• **EXERCISE**:
Select all lines in the records that include "none".

• **DATA RECORDS**:
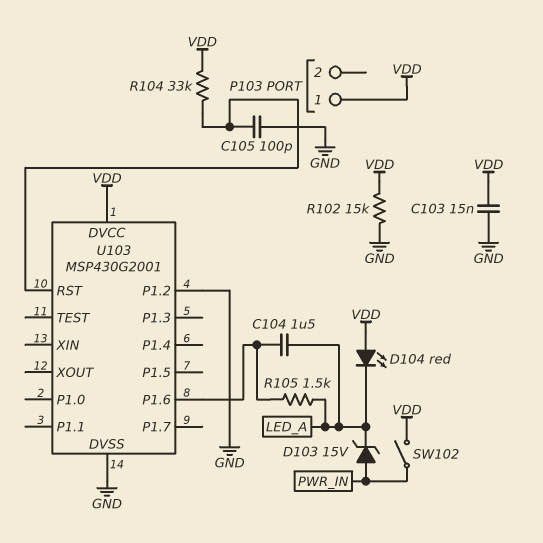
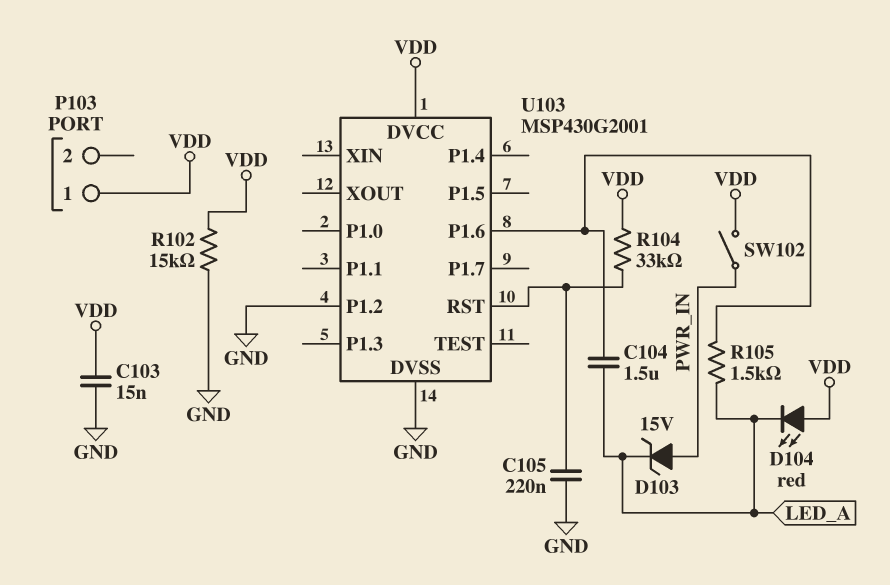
C105: 100pF (GND, U103/RST) -> 220nF (GND, U103/RST)

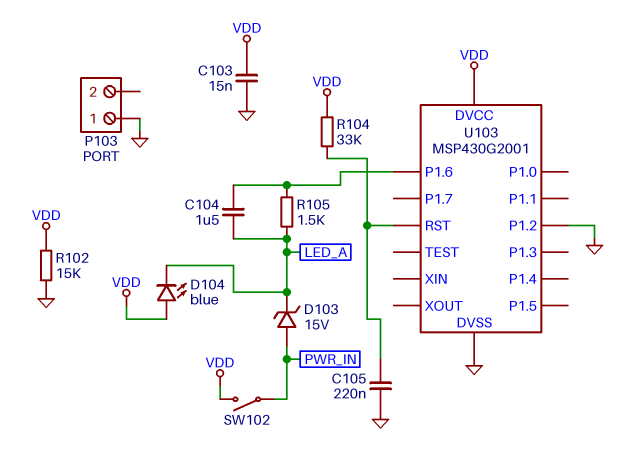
D104: LED red (A VDD, K LED_A) -> LED blue (A VDD, K LED_A)
P103 pin 1: VDD -> GND

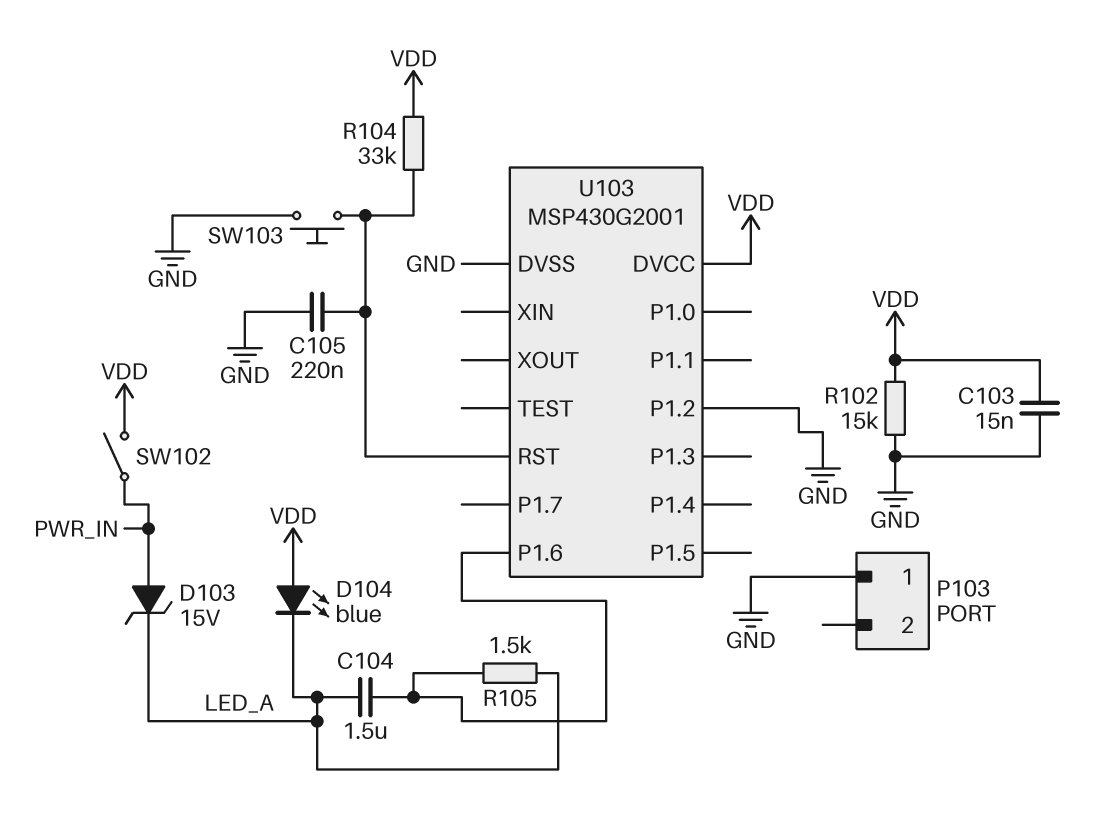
SW103: none -> button (GND, U103/RST)

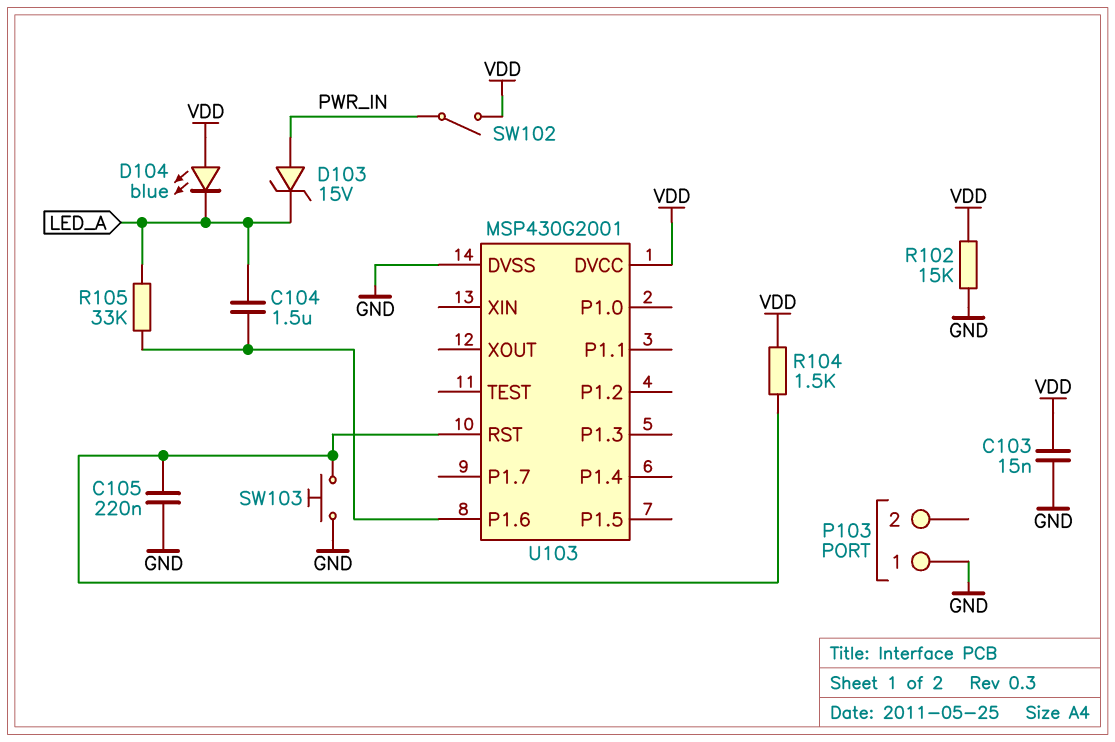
R104: 33k (U103/RST, VDD) -> 1.5k (U103/RST, VDD)
R105: 1.5k (LED_A, U103/P1.6) -> 33k (LED_A, U103/P1.6)
U103 pin P1.2: GND -> none

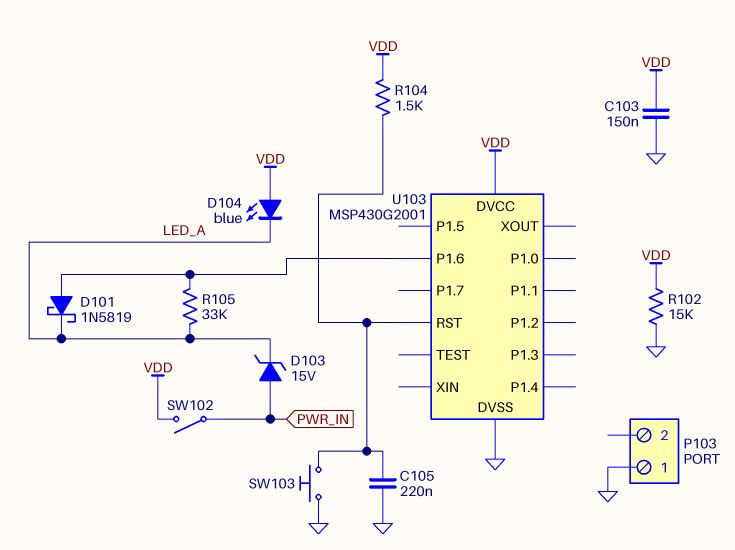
C103: 15nF (GND, VDD) -> 150nF (GND, VDD)
C104: 1.5uF (LED_A, U103/P1.6) -> none
D101: none -> schottky 1N5819 (A U103/P1.6, K LED_A)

• **ANSWER TO THIS TASK**:
SW103: none -> button (GND, U103/RST)
U103 pin P1.2: GND -> none
C104: 1.5uF (LED_A, U103/P1.6) -> none
D101: none -> schottky 1N5819 (A U103/P1.6, K LED_A)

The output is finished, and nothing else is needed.